##### Records for processing

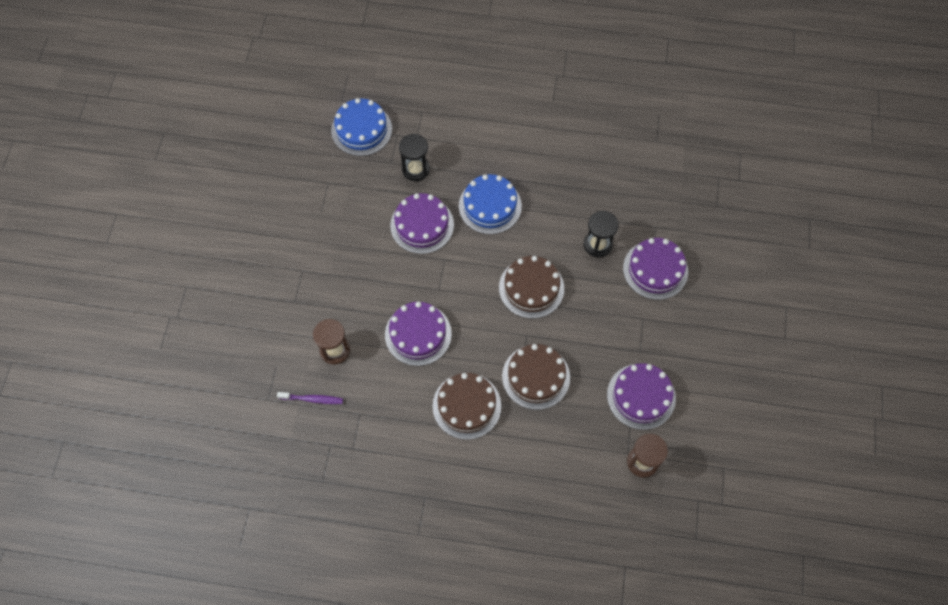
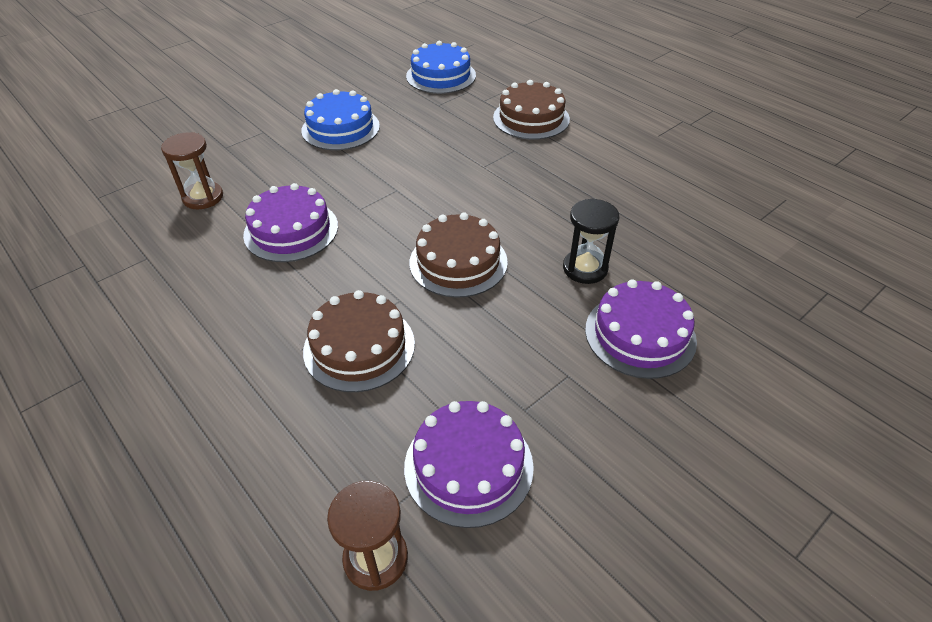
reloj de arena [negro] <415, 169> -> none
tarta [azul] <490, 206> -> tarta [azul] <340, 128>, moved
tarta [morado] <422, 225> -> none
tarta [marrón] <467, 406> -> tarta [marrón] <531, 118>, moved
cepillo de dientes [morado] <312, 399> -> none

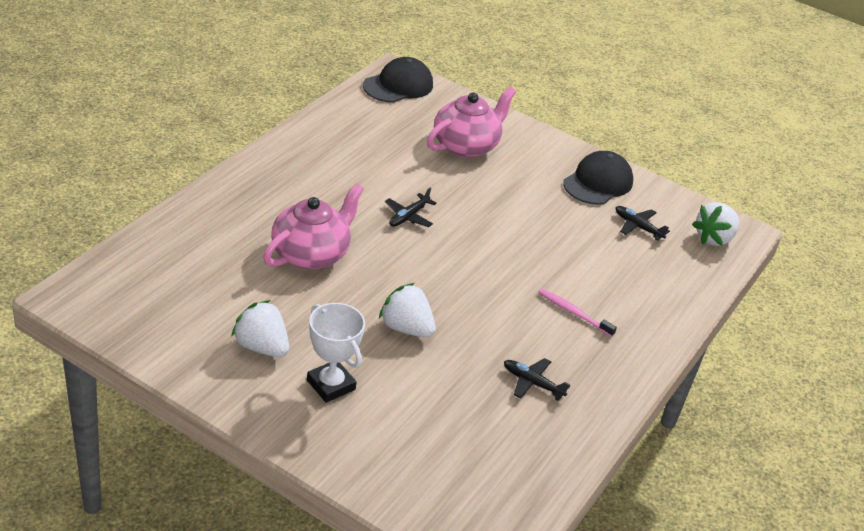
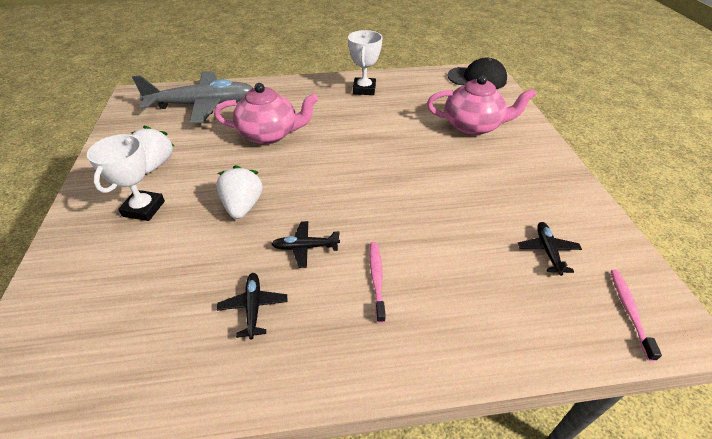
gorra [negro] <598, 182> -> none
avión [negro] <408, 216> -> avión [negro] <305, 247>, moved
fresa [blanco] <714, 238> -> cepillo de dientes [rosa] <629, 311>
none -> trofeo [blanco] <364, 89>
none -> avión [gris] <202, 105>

##########

Task prompt: Leave out the pictures and retype the rest of the entries exactly.

Answer space:
reloj de arena [negro] <415, 169> -> none
tarta [azul] <490, 206> -> tarta [azul] <340, 128>, moved
tarta [morado] <422, 225> -> none
tarta [marrón] <467, 406> -> tarta [marrón] <531, 118>, moved
cepillo de dientes [morado] <312, 399> -> none

gorra [negro] <598, 182> -> none
avión [negro] <408, 216> -> avión [negro] <305, 247>, moved
fresa [blanco] <714, 238> -> cepillo de dientes [rosa] <629, 311>
none -> trofeo [blanco] <364, 89>
none -> avión [gris] <202, 105>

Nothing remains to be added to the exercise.